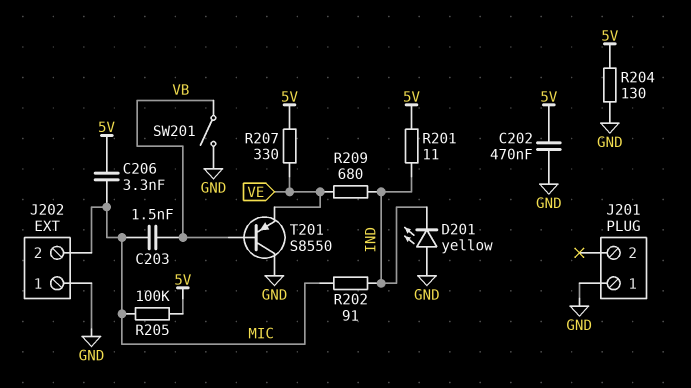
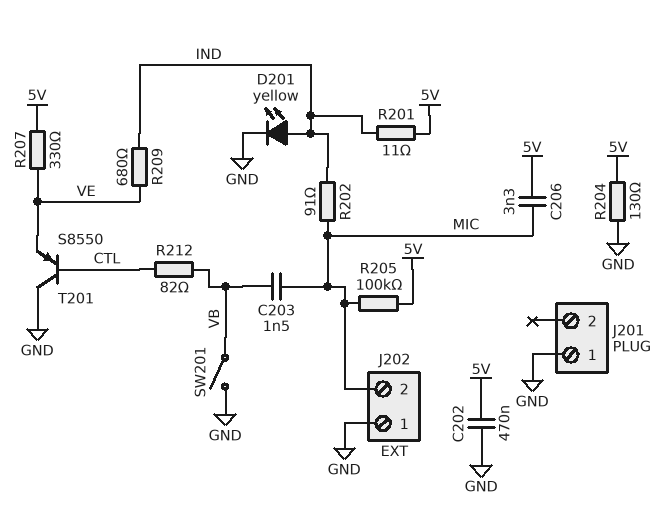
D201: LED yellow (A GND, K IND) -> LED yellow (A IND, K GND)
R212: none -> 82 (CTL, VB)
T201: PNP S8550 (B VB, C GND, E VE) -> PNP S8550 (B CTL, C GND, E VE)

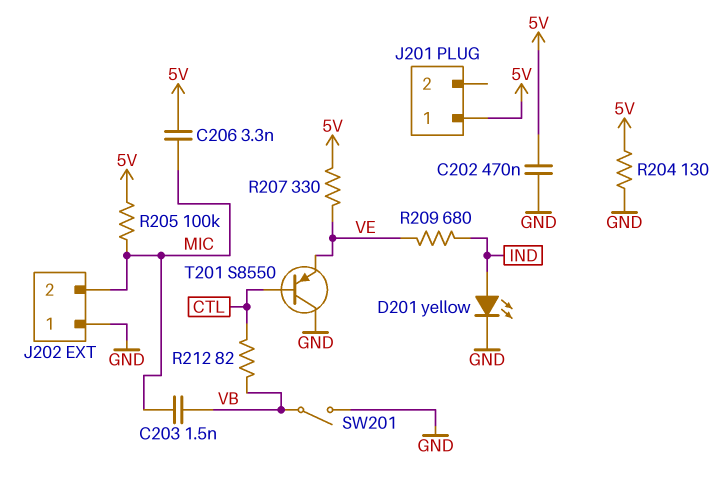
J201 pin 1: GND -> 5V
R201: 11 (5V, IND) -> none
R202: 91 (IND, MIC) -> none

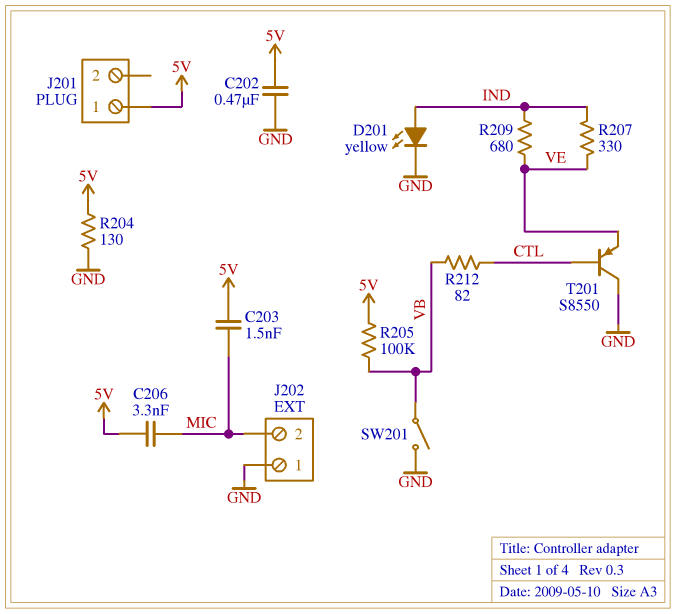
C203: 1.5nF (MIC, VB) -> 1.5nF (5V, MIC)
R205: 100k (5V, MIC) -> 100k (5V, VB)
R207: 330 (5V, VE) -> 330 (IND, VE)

§ **TASK TO COMPLETE**: The reply should consist only of the lines from the top of the material above through the line with "R202: 91 (IND, MIC) -> none", printed exactly, pictures omitted.

§ **ANSWER TO THIS PROBLEM**:
D201: LED yellow (A GND, K IND) -> LED yellow (A IND, K GND)
R212: none -> 82 (CTL, VB)
T201: PNP S8550 (B VB, C GND, E VE) -> PNP S8550 (B CTL, C GND, E VE)

J201 pin 1: GND -> 5V
R201: 11 (5V, IND) -> none
R202: 91 (IND, MIC) -> none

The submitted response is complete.